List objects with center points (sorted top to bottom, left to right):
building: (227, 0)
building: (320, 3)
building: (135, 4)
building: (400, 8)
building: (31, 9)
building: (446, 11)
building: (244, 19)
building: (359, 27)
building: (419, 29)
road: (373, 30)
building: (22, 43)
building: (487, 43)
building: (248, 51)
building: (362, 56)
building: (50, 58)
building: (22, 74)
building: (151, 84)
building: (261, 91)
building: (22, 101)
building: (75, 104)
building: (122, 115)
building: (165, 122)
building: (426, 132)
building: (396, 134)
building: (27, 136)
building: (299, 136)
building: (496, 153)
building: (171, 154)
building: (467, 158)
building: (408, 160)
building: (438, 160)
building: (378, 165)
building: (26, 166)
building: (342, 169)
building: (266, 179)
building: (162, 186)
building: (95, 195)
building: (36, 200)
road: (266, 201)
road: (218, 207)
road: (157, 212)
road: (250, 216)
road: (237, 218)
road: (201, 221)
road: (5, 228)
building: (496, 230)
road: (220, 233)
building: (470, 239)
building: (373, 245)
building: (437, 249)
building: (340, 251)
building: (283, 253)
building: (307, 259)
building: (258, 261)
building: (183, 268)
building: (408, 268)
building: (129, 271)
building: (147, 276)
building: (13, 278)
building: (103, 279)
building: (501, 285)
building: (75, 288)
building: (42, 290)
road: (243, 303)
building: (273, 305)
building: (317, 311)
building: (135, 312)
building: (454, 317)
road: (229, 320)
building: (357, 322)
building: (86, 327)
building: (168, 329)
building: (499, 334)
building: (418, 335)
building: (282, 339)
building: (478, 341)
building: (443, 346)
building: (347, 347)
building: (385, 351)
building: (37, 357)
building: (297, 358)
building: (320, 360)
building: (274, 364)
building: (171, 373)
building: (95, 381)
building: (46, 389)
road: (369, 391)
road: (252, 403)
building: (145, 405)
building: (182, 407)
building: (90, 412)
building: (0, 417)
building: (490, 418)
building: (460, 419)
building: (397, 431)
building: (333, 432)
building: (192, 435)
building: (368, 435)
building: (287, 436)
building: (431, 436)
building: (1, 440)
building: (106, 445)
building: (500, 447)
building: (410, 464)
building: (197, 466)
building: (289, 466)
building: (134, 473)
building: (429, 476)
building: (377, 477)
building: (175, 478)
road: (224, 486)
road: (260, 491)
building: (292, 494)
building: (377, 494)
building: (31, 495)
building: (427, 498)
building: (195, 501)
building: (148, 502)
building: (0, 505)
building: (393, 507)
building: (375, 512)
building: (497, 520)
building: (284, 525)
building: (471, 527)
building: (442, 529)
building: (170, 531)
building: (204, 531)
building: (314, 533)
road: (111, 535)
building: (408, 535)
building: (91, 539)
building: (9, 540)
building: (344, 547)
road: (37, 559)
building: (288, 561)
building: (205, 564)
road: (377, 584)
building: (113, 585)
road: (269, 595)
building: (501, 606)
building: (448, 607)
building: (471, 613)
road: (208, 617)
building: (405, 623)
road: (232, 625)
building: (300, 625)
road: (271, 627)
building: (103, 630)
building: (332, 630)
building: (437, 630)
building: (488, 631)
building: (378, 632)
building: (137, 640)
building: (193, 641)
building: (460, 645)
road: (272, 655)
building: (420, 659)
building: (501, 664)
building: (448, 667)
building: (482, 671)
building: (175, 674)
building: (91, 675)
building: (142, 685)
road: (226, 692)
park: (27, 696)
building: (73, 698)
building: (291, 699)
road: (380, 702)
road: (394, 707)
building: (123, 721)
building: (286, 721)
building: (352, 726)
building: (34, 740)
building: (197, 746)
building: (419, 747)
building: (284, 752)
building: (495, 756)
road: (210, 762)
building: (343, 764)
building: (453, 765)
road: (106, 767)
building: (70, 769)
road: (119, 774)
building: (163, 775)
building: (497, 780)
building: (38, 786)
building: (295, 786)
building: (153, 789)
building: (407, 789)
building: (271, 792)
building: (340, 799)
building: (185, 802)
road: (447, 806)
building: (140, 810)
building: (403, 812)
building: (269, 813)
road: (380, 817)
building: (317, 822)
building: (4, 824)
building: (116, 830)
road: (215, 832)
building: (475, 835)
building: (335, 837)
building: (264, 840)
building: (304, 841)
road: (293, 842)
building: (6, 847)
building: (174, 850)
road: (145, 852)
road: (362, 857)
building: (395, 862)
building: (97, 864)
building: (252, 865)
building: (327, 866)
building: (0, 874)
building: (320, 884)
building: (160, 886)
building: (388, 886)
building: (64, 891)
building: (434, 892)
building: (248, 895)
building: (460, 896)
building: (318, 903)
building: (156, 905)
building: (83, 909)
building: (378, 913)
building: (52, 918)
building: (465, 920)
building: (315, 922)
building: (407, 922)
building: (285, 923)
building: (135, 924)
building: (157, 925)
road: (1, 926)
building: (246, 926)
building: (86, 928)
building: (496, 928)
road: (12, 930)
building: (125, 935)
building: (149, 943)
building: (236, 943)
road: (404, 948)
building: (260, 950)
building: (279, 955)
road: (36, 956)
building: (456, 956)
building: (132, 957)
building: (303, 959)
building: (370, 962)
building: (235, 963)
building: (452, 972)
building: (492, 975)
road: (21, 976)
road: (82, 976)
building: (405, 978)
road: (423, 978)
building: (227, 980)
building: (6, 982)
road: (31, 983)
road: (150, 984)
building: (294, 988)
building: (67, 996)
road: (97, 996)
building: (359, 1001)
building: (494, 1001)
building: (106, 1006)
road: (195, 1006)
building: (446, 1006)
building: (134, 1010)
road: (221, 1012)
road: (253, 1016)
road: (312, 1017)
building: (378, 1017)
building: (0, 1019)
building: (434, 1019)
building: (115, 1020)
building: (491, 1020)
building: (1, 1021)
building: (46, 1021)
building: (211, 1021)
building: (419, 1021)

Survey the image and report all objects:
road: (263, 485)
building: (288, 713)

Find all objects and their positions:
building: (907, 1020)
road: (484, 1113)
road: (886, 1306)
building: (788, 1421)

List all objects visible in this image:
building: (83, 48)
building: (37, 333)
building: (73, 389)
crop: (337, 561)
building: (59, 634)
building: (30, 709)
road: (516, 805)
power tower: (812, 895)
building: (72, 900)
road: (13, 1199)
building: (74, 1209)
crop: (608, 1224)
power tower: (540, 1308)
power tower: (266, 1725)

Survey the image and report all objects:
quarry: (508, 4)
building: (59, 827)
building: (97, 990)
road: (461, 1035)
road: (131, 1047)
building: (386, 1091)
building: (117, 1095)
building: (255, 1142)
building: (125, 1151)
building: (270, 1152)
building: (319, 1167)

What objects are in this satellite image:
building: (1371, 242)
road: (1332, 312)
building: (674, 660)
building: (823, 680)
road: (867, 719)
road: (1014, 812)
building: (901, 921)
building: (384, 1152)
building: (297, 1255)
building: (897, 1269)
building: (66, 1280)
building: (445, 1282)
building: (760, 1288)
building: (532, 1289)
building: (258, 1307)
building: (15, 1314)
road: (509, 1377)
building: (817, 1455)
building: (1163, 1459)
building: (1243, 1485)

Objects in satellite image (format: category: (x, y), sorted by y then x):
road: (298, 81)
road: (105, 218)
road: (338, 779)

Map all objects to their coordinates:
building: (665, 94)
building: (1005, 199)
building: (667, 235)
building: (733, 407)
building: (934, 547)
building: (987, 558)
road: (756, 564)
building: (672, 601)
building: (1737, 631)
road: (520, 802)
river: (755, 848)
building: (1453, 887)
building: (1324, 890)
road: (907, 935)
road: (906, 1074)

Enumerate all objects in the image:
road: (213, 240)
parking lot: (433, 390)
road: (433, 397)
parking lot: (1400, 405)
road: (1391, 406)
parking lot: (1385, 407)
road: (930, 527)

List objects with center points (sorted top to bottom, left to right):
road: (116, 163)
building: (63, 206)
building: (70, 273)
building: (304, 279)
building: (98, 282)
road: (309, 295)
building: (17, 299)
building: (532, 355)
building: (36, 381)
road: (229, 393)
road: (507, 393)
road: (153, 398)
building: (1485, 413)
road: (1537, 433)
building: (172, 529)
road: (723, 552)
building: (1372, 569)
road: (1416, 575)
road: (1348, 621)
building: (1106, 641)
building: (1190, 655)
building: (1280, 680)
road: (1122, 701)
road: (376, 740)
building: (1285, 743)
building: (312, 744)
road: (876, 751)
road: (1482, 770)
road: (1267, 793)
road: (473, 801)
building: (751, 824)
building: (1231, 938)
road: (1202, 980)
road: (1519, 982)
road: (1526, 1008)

_WORK INSTRUCTION_
Filter the listing above down to the lines that contain the word "power".

_TASK OUTPUT_
power tower: (812, 895)
power tower: (540, 1308)
power tower: (266, 1725)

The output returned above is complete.